-- Opening Marker --

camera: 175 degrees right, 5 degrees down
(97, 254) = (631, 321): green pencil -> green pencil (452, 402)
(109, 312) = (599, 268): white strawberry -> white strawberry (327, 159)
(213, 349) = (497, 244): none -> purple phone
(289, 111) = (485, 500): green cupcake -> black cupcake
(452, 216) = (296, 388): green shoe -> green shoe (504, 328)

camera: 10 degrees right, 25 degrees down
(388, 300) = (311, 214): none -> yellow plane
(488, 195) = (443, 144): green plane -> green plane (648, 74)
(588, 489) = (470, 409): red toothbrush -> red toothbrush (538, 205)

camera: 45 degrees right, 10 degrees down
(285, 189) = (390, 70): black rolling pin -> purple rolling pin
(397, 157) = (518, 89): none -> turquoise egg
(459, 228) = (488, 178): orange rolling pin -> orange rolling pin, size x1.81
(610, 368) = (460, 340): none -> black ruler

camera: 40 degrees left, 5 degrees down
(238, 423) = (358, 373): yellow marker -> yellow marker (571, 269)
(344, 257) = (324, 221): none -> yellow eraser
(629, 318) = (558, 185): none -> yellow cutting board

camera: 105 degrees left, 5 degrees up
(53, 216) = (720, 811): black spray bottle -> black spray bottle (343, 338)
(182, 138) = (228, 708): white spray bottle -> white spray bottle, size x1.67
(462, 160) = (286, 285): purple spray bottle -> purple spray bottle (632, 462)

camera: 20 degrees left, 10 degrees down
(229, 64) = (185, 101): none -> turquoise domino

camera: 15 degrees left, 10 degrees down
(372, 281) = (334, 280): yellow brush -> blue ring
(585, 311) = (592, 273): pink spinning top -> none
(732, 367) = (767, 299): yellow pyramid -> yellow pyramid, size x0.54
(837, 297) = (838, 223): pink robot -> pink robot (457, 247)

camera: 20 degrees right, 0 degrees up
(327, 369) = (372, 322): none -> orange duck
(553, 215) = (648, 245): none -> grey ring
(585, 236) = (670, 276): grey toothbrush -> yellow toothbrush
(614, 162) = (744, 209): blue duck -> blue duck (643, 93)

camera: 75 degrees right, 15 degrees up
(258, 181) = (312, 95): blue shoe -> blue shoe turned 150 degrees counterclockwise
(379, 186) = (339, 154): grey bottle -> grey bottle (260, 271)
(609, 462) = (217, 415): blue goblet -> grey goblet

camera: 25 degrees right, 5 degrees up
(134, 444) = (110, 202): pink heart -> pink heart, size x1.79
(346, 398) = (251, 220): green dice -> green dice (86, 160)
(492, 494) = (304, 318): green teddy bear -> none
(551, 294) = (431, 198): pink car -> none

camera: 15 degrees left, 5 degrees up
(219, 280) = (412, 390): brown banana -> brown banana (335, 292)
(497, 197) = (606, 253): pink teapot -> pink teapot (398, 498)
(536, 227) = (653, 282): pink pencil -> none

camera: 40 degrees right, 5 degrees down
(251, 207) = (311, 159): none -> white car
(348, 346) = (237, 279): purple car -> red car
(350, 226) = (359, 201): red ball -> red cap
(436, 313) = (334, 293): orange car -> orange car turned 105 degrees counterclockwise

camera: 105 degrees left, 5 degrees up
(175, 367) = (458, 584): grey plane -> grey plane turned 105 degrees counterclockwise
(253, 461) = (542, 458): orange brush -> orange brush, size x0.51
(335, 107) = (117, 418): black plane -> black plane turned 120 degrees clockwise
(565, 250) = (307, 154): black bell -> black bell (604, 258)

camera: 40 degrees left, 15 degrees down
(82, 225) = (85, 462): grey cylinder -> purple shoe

-- Closing Marker --

• EXERCISE DESCRIPTION: Every record above must be printed again exactly as it stands.

• ANSWER SECTION:
camera: 175 degrees right, 5 degrees down
(97, 254) = (631, 321): green pencil -> green pencil (452, 402)
(109, 312) = (599, 268): white strawberry -> white strawberry (327, 159)
(213, 349) = (497, 244): none -> purple phone
(289, 111) = (485, 500): green cupcake -> black cupcake
(452, 216) = (296, 388): green shoe -> green shoe (504, 328)

camera: 10 degrees right, 25 degrees down
(388, 300) = (311, 214): none -> yellow plane
(488, 195) = (443, 144): green plane -> green plane (648, 74)
(588, 489) = (470, 409): red toothbrush -> red toothbrush (538, 205)

camera: 45 degrees right, 10 degrees down
(285, 189) = (390, 70): black rolling pin -> purple rolling pin
(397, 157) = (518, 89): none -> turquoise egg
(459, 228) = (488, 178): orange rolling pin -> orange rolling pin, size x1.81
(610, 368) = (460, 340): none -> black ruler

camera: 40 degrees left, 5 degrees down
(238, 423) = (358, 373): yellow marker -> yellow marker (571, 269)
(344, 257) = (324, 221): none -> yellow eraser
(629, 318) = (558, 185): none -> yellow cutting board

camera: 105 degrees left, 5 degrees up
(53, 216) = (720, 811): black spray bottle -> black spray bottle (343, 338)
(182, 138) = (228, 708): white spray bottle -> white spray bottle, size x1.67
(462, 160) = (286, 285): purple spray bottle -> purple spray bottle (632, 462)

camera: 20 degrees left, 10 degrees down
(229, 64) = (185, 101): none -> turquoise domino

camera: 15 degrees left, 10 degrees down
(372, 281) = (334, 280): yellow brush -> blue ring
(585, 311) = (592, 273): pink spinning top -> none
(732, 367) = (767, 299): yellow pyramid -> yellow pyramid, size x0.54
(837, 297) = (838, 223): pink robot -> pink robot (457, 247)

camera: 20 degrees right, 0 degrees up
(327, 369) = (372, 322): none -> orange duck
(553, 215) = (648, 245): none -> grey ring
(585, 236) = (670, 276): grey toothbrush -> yellow toothbrush
(614, 162) = (744, 209): blue duck -> blue duck (643, 93)

camera: 75 degrees right, 15 degrees up
(258, 181) = (312, 95): blue shoe -> blue shoe turned 150 degrees counterclockwise
(379, 186) = (339, 154): grey bottle -> grey bottle (260, 271)
(609, 462) = (217, 415): blue goblet -> grey goblet

camera: 25 degrees right, 5 degrees up
(134, 444) = (110, 202): pink heart -> pink heart, size x1.79
(346, 398) = (251, 220): green dice -> green dice (86, 160)
(492, 494) = (304, 318): green teddy bear -> none
(551, 294) = (431, 198): pink car -> none

camera: 15 degrees left, 5 degrees up
(219, 280) = (412, 390): brown banana -> brown banana (335, 292)
(497, 197) = (606, 253): pink teapot -> pink teapot (398, 498)
(536, 227) = (653, 282): pink pencil -> none

camera: 40 degrees right, 5 degrees down
(251, 207) = (311, 159): none -> white car
(348, 346) = (237, 279): purple car -> red car
(350, 226) = (359, 201): red ball -> red cap
(436, 313) = (334, 293): orange car -> orange car turned 105 degrees counterclockwise

camera: 105 degrees left, 5 degrees up
(175, 367) = (458, 584): grey plane -> grey plane turned 105 degrees counterclockwise
(253, 461) = (542, 458): orange brush -> orange brush, size x0.51
(335, 107) = (117, 418): black plane -> black plane turned 120 degrees clockwise
(565, 250) = (307, 154): black bell -> black bell (604, 258)

camera: 40 degrees left, 15 degrees down
(82, 225) = (85, 462): grey cylinder -> purple shoe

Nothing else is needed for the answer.